## Extracted data:
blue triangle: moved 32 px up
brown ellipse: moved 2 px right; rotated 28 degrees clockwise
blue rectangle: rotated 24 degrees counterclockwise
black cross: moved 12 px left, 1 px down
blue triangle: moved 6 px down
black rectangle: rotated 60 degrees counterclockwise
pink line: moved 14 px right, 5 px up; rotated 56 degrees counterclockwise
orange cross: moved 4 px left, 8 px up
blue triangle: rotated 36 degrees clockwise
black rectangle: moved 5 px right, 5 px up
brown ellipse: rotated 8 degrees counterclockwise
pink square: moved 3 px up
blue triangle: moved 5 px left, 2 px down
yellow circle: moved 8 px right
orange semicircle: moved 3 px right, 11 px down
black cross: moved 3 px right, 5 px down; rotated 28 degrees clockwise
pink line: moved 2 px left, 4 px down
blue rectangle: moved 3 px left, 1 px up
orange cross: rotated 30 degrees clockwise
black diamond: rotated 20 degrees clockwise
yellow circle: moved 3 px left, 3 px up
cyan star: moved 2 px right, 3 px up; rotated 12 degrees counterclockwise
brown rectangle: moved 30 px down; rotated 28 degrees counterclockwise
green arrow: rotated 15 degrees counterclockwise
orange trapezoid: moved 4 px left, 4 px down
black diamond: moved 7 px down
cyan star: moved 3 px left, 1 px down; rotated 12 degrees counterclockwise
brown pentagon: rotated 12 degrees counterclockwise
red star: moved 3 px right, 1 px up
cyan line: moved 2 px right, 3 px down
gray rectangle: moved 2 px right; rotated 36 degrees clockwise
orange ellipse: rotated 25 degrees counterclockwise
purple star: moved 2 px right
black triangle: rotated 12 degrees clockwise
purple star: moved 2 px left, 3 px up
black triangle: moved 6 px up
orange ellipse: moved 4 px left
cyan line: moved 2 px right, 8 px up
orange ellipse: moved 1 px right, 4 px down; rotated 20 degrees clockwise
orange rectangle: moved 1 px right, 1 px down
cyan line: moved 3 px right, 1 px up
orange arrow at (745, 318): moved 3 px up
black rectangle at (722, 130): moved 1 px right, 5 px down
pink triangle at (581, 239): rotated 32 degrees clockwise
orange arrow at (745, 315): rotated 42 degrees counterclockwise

## Written request:
Render the rows from the first line through the line containing "cyan line: moved 2 px right, 3 px down", including that line, as a JSON list of strings with one string per line and blank lines omitted.

## Task answer:
[
  "blue triangle: moved 32 px up",
  "brown ellipse: moved 2 px right; rotated 28 degrees clockwise",
  "blue rectangle: rotated 24 degrees counterclockwise",
  "black cross: moved 12 px left, 1 px down",
  "blue triangle: moved 6 px down",
  "black rectangle: rotated 60 degrees counterclockwise",
  "pink line: moved 14 px right, 5 px up; rotated 56 degrees counterclockwise",
  "orange cross: moved 4 px left, 8 px up",
  "blue triangle: rotated 36 degrees clockwise",
  "black rectangle: moved 5 px right, 5 px up",
  "brown ellipse: rotated 8 degrees counterclockwise",
  "pink square: moved 3 px up",
  "blue triangle: moved 5 px left, 2 px down",
  "yellow circle: moved 8 px right",
  "orange semicircle: moved 3 px right, 11 px down",
  "black cross: moved 3 px right, 5 px down; rotated 28 degrees clockwise",
  "pink line: moved 2 px left, 4 px down",
  "blue rectangle: moved 3 px left, 1 px up",
  "orange cross: rotated 30 degrees clockwise",
  "black diamond: rotated 20 degrees clockwise",
  "yellow circle: moved 3 px left, 3 px up",
  "cyan star: moved 2 px right, 3 px up; rotated 12 degrees counterclockwise",
  "brown rectangle: moved 30 px down; rotated 28 degrees counterclockwise",
  "green arrow: rotated 15 degrees counterclockwise",
  "orange trapezoid: moved 4 px left, 4 px down",
  "black diamond: moved 7 px down",
  "cyan star: moved 3 px left, 1 px down; rotated 12 degrees counterclockwise",
  "brown pentagon: rotated 12 degrees counterclockwise",
  "red star: moved 3 px right, 1 px up",
  "cyan line: moved 2 px right, 3 px down"
]